◆ **EXERCISE AIM**:
A word-for-word copy of the records is needed, with every picture left out.

══ RECORDS FOR PROCESSING

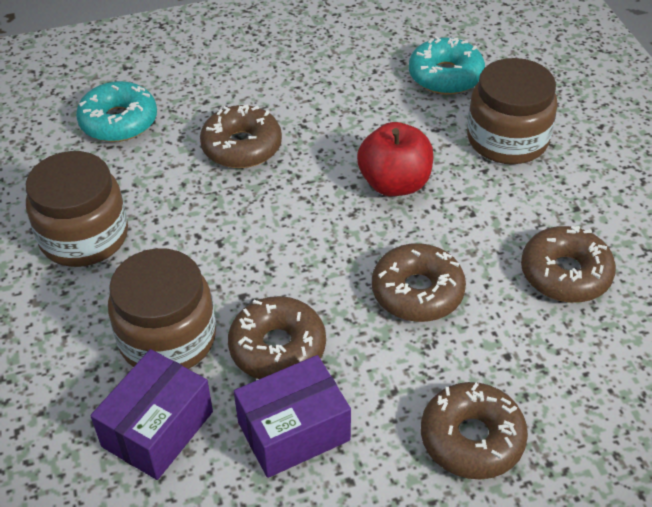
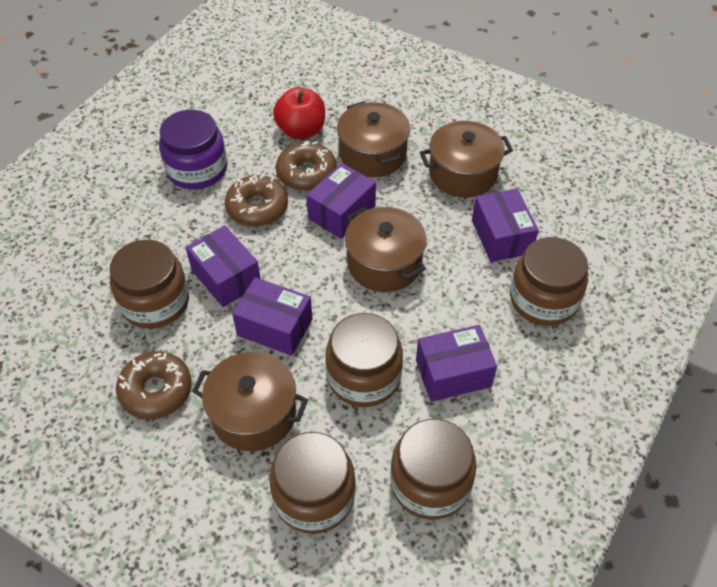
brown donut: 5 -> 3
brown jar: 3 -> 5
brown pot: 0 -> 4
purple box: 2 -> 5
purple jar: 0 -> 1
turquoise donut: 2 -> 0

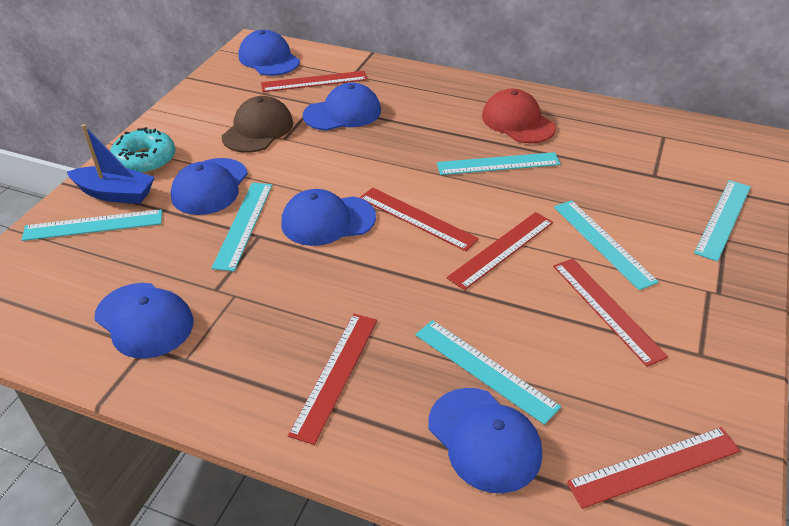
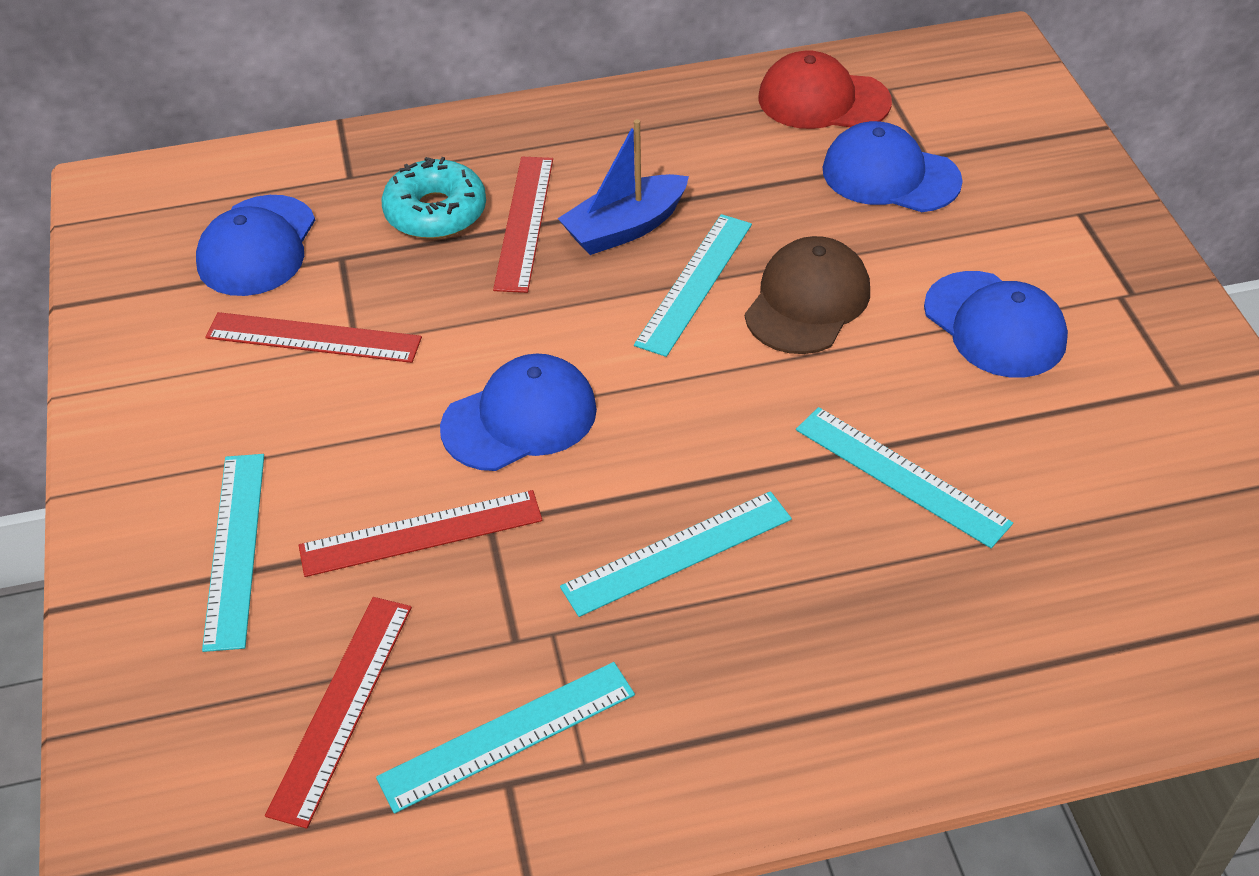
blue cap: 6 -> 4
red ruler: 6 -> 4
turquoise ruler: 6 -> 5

════

◆ **WRITTEN REPLY**:
brown donut: 5 -> 3
brown jar: 3 -> 5
brown pot: 0 -> 4
purple box: 2 -> 5
purple jar: 0 -> 1
turquoise donut: 2 -> 0

blue cap: 6 -> 4
red ruler: 6 -> 4
turquoise ruler: 6 -> 5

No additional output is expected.